> _Records to process_
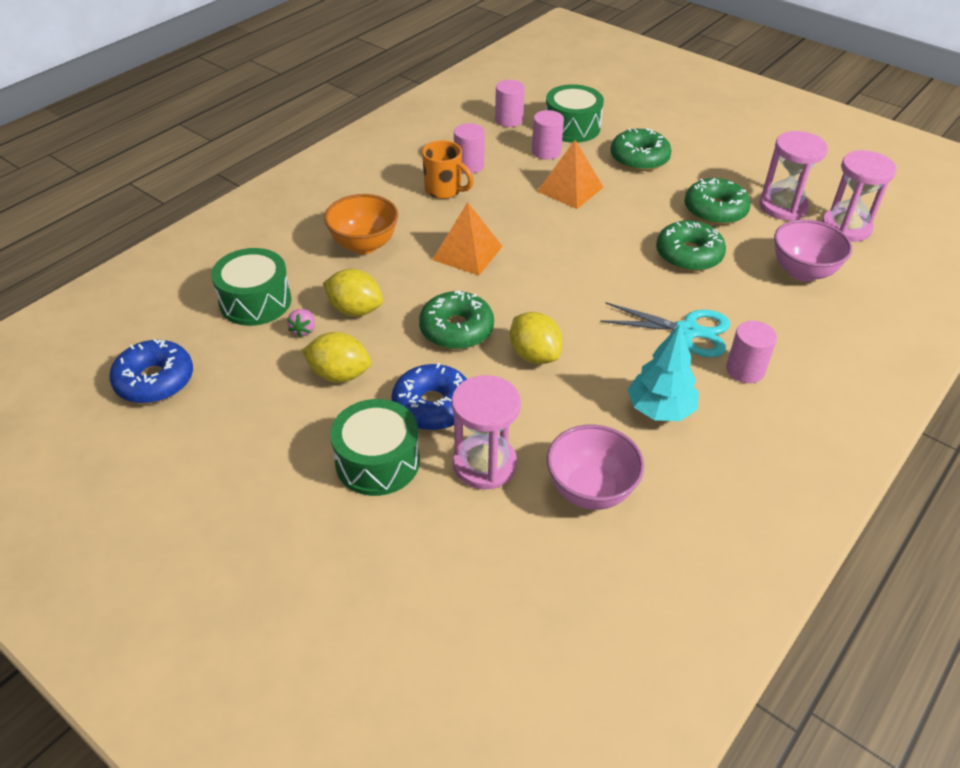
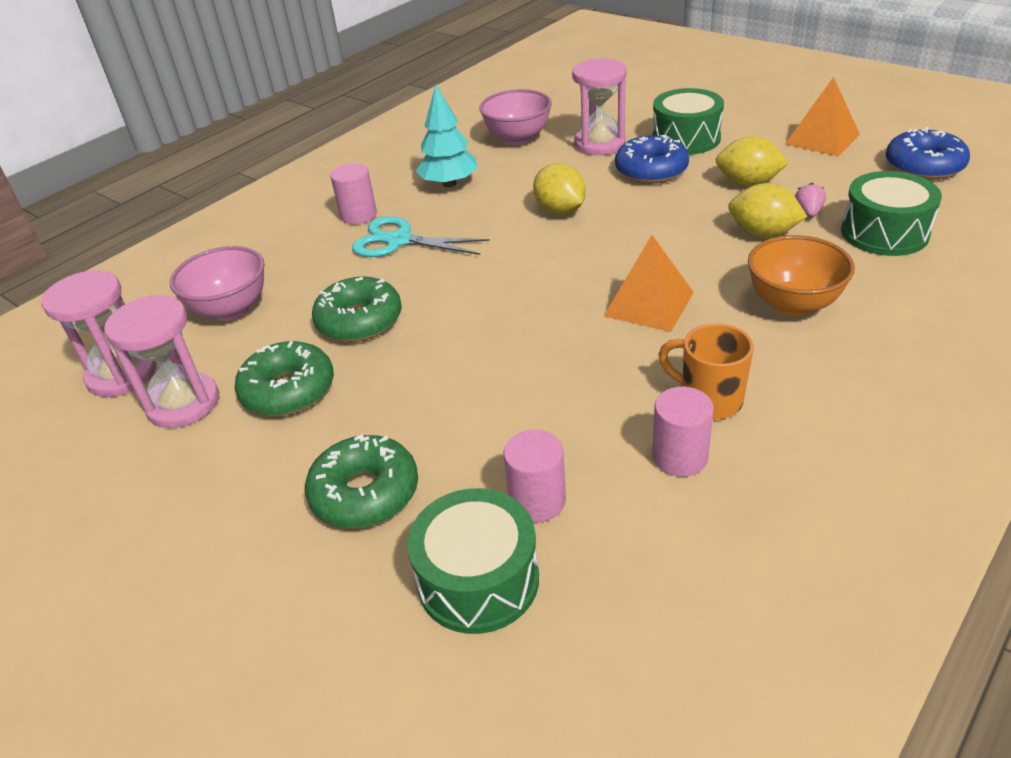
camera: 175 degrees left, 5 degrees down
(456, 329) = (643, 225): green donut -> none
(509, 120) = (618, 599): pink cylinder -> none
(570, 189) = (501, 416): orange pyramid -> orange pyramid (822, 139)

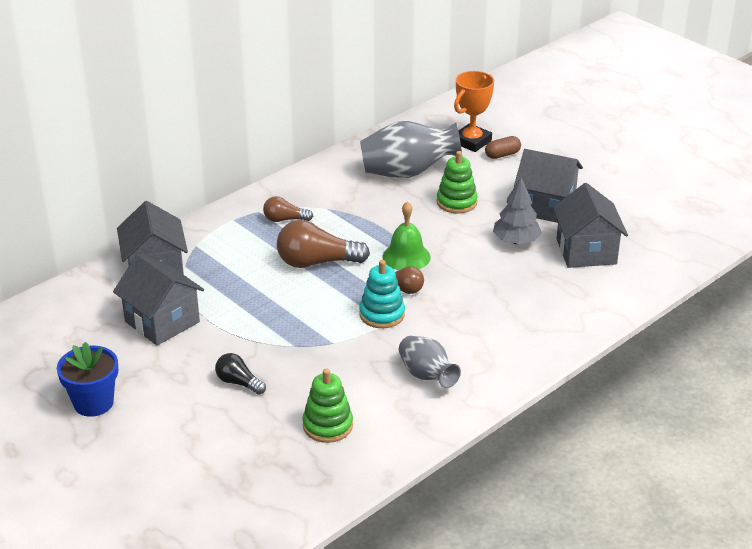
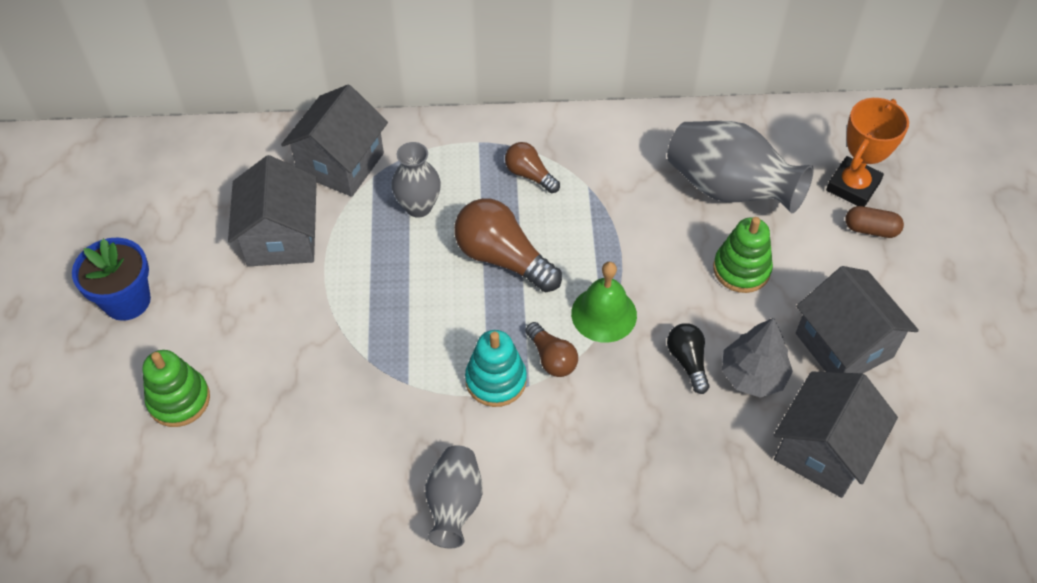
camera: 40 degrees right, 20 degrees up
(234, 265) = (418, 206): none -> grey vase
(238, 382) = (269, 371): black light bulb -> black light bulb (687, 361)
(327, 425) = (292, 495): green stacking toy -> green stacking toy (179, 400)
(471, 142) = (853, 186): orange trophy -> orange trophy turned 45 degrees counterclockwise

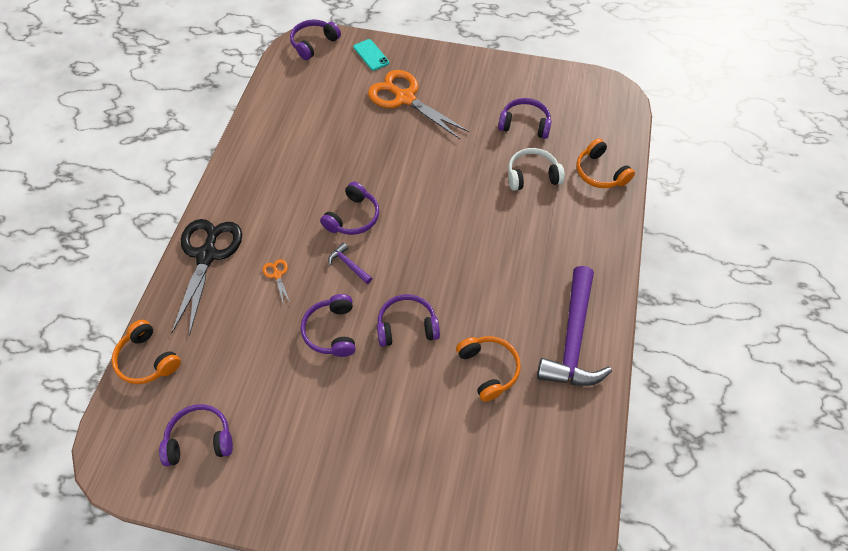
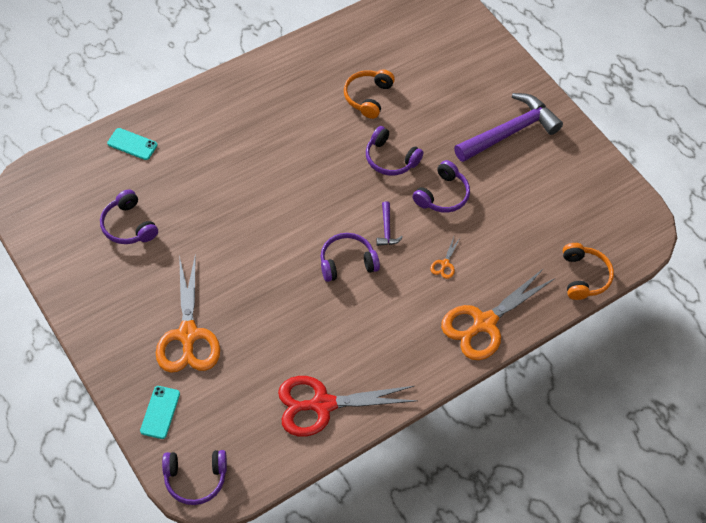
camera: 140 degrees left, 0 degrees up
(200, 440) = (582, 198): purple headphones -> none
(207, 255) = (484, 323): black scissors -> orange scissors
(277, 124) = (322, 404): none -> red scissors
(532, 176) = (181, 182): white headphones -> none
(572, 339) = (298, 71): purple hammer -> purple hammer (510, 132)
(600, 172) = (132, 144): orange headphones -> turquoise phone

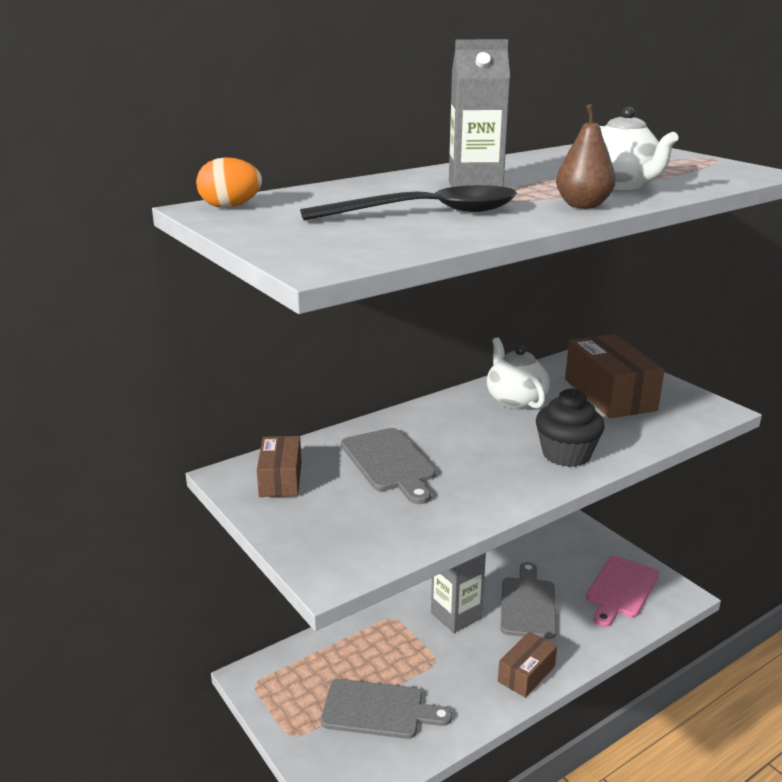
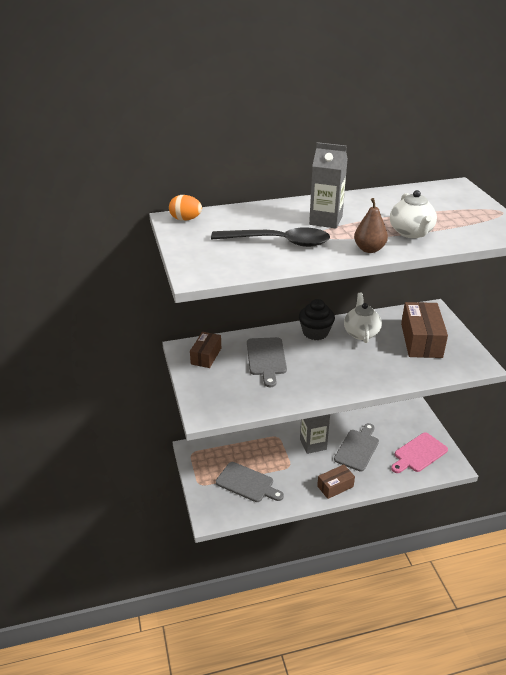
camera: 20 degrees right, 10 degrees up
(566, 454) = (366, 375): black cupcake -> black cupcake (315, 332)

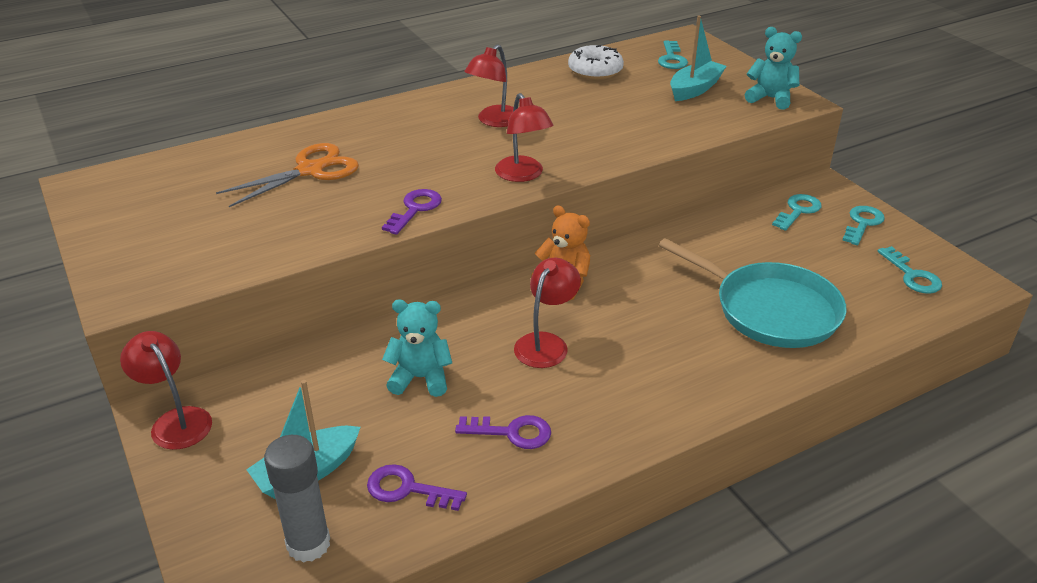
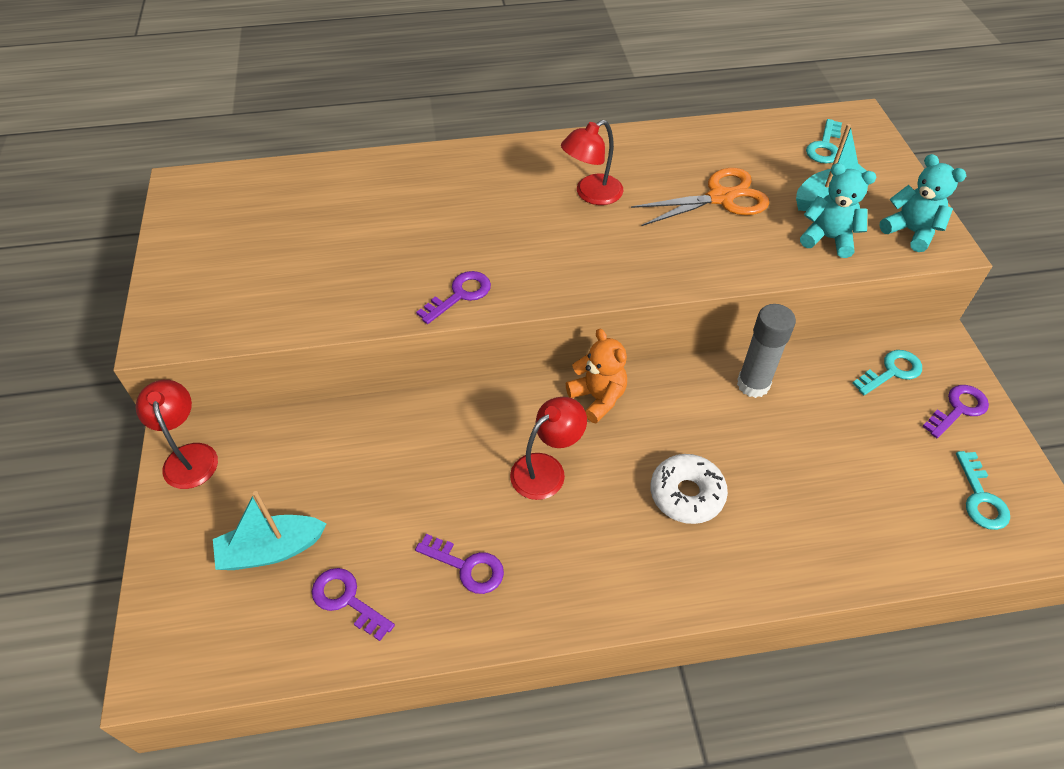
camera: 20 degrees right, 15 degrees up
(308, 544) = (240, 630): grey glue stick -> grey glue stick (753, 384)
(310, 170) = (385, 218): orange scissors -> orange scissors (720, 198)
(420, 378) = (412, 474): turquoise teddy bear -> turquoise teddy bear (828, 238)
(523, 175) = (586, 276): red lamp -> none
(595, 71) = (730, 146): white donut -> white donut (686, 494)
(771, 310) = (795, 497): turquoise pan -> none
(862, 223) = (958, 409): turquoise key -> purple key

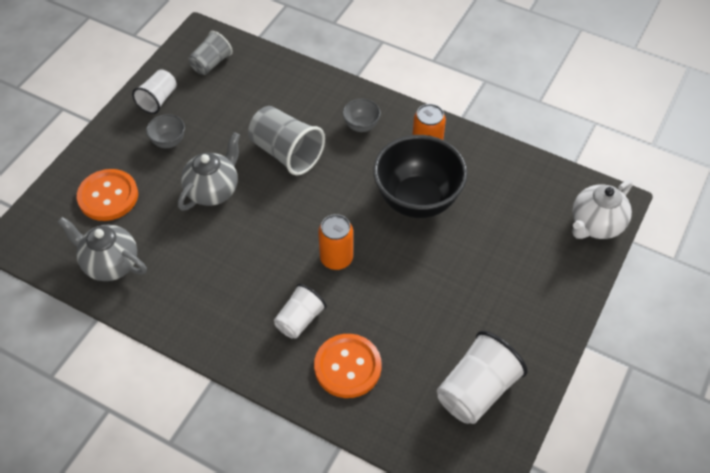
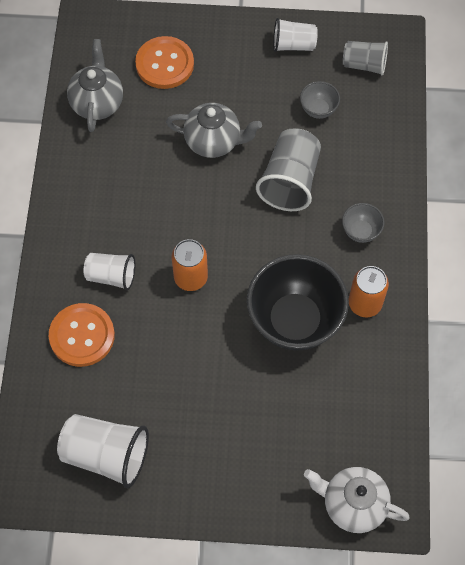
camera: 65 degrees right, 10 degrees up
(169, 142) = (249, 79): grey bowl -> grey bowl (318, 109)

> _Instructions to follow_
Beginning with the line that contains "(200, 440) = (582, 198): purple" and ending with the line that contains "camera: 20 degrees right, 10 degrees up", reproduce the listing exactly, pictures excluded.

> _Task output_
(200, 440) = (582, 198): purple headphones -> none
(207, 255) = (484, 323): black scissors -> orange scissors
(277, 124) = (322, 404): none -> red scissors
(532, 176) = (181, 182): white headphones -> none
(572, 339) = (298, 71): purple hammer -> purple hammer (510, 132)
(600, 172) = (132, 144): orange headphones -> turquoise phone

camera: 20 degrees right, 10 degrees up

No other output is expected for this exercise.